[Coordinate change listings]
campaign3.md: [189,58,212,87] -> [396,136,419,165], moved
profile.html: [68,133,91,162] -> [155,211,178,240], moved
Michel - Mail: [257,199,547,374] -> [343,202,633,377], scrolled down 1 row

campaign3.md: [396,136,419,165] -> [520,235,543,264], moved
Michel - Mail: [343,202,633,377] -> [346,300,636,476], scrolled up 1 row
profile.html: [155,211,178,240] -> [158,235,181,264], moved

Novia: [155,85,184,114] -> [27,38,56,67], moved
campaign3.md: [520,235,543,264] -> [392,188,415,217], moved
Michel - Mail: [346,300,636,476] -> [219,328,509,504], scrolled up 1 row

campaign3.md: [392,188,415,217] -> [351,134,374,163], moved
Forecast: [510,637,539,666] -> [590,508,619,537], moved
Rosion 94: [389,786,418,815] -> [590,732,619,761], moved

* * *

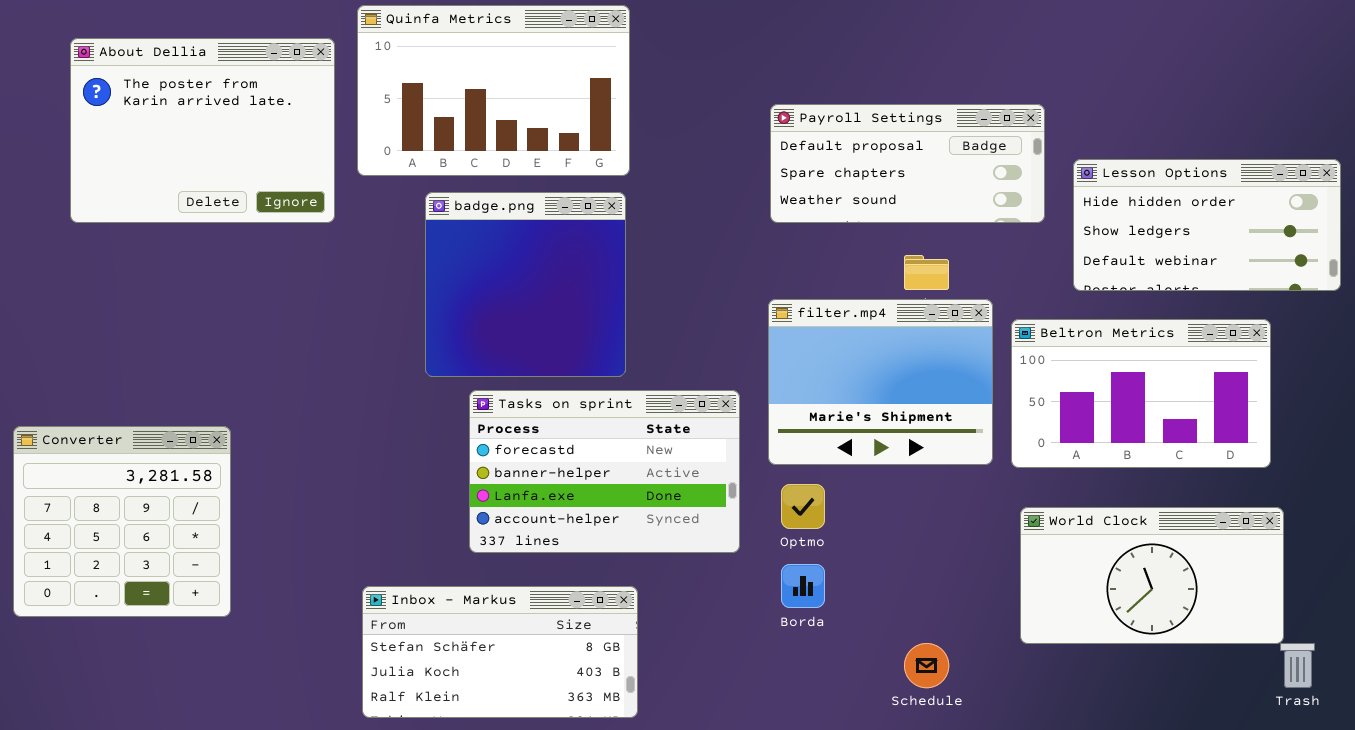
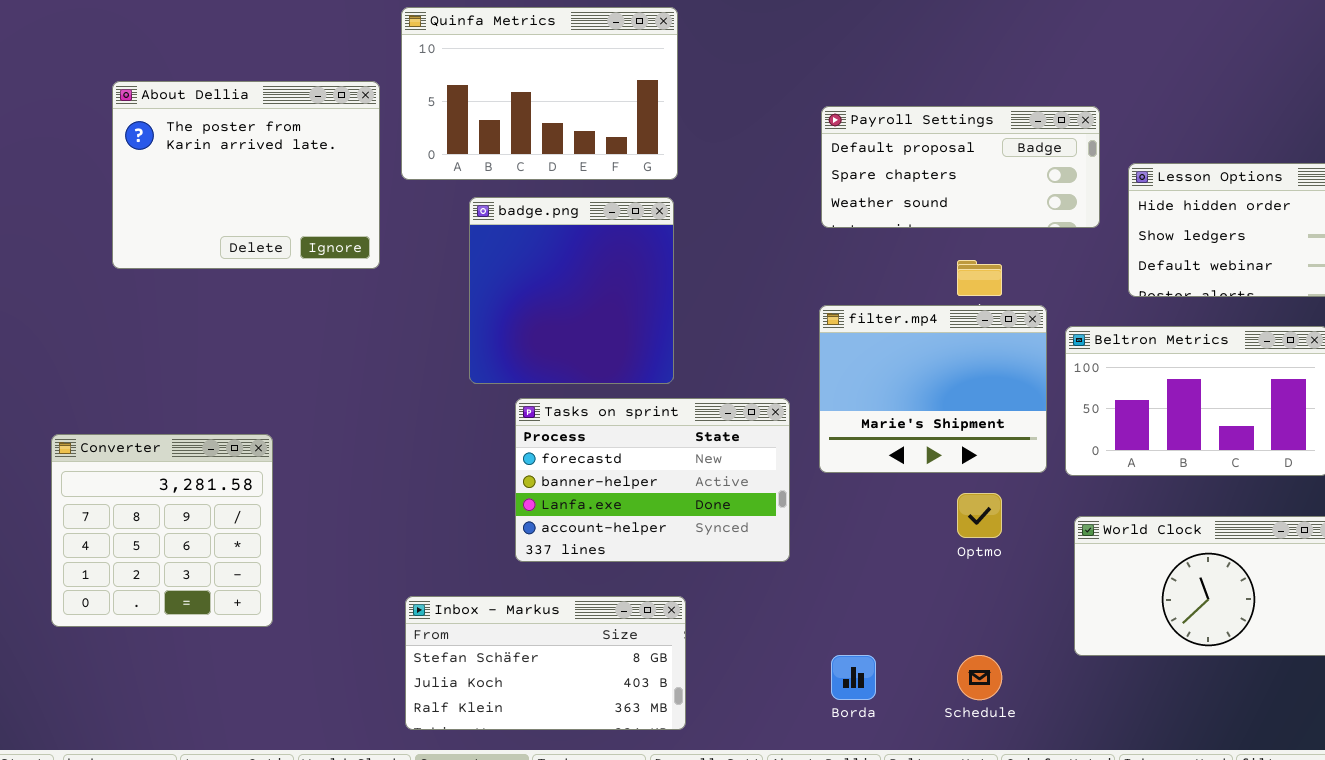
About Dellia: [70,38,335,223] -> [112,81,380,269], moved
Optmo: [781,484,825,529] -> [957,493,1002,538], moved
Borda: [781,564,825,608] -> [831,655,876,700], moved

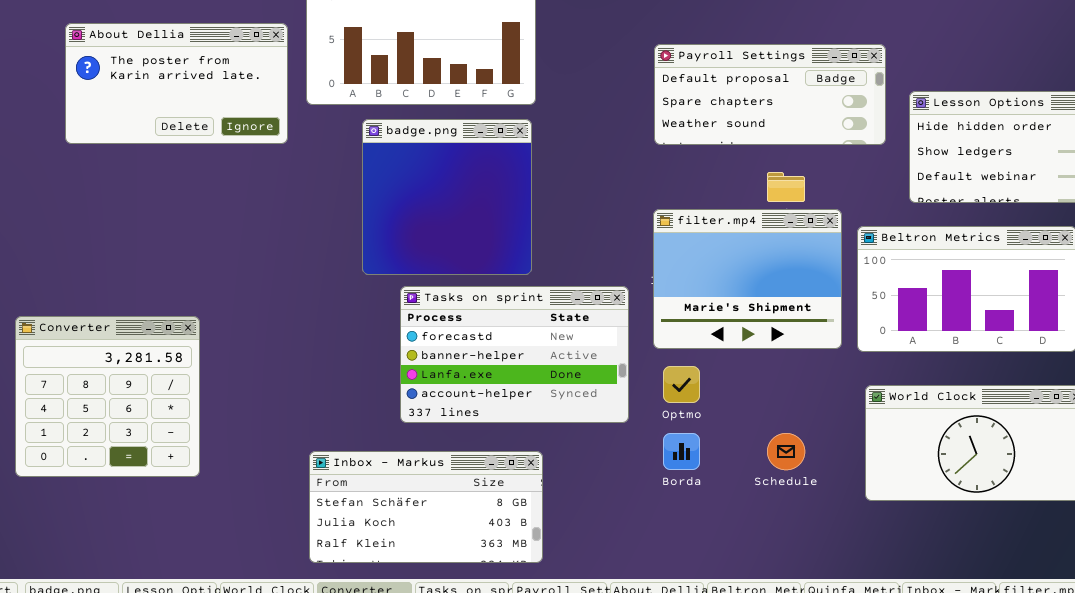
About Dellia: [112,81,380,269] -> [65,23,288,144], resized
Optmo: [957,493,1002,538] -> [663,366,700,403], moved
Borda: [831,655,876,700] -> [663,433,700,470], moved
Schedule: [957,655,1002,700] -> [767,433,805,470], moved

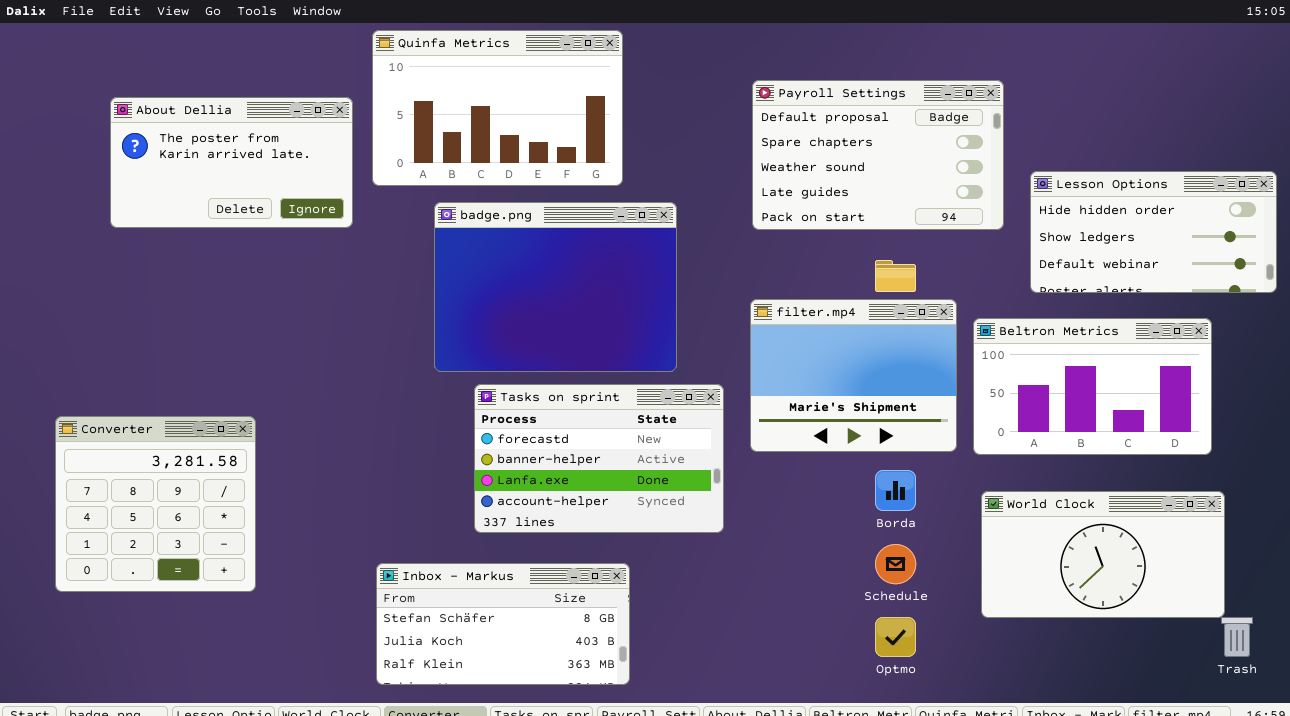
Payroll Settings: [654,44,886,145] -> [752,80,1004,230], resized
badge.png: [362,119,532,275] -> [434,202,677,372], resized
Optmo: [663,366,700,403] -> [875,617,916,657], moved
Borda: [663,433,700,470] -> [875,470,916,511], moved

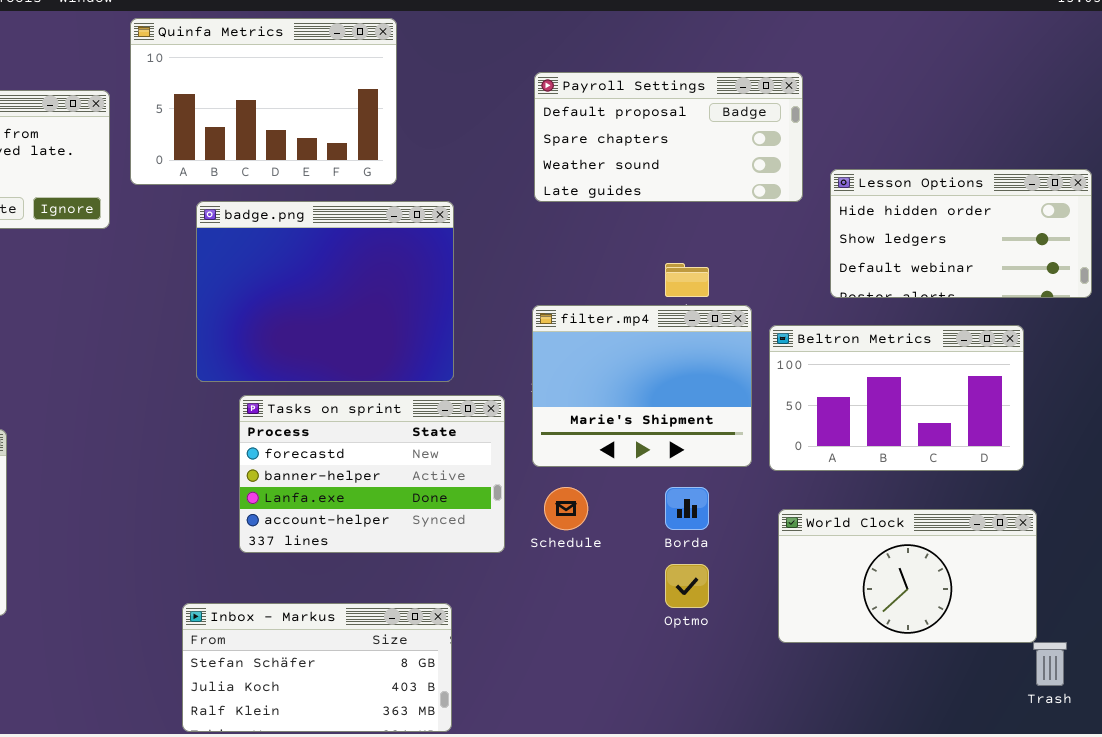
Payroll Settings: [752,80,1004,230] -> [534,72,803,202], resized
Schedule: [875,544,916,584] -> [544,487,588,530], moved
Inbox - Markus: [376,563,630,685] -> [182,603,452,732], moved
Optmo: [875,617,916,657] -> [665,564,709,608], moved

● **Task prompt**:
Look above for the line that contains "Schedule: [875,544,916,584] ->". Starting there, transcribe every line exactly until you have copied the line that contains "Optmo: [875,617,916,657] ->".

● **Answer area**:
Schedule: [875,544,916,584] -> [544,487,588,530], moved
Inbox - Markus: [376,563,630,685] -> [182,603,452,732], moved
Optmo: [875,617,916,657] -> [665,564,709,608], moved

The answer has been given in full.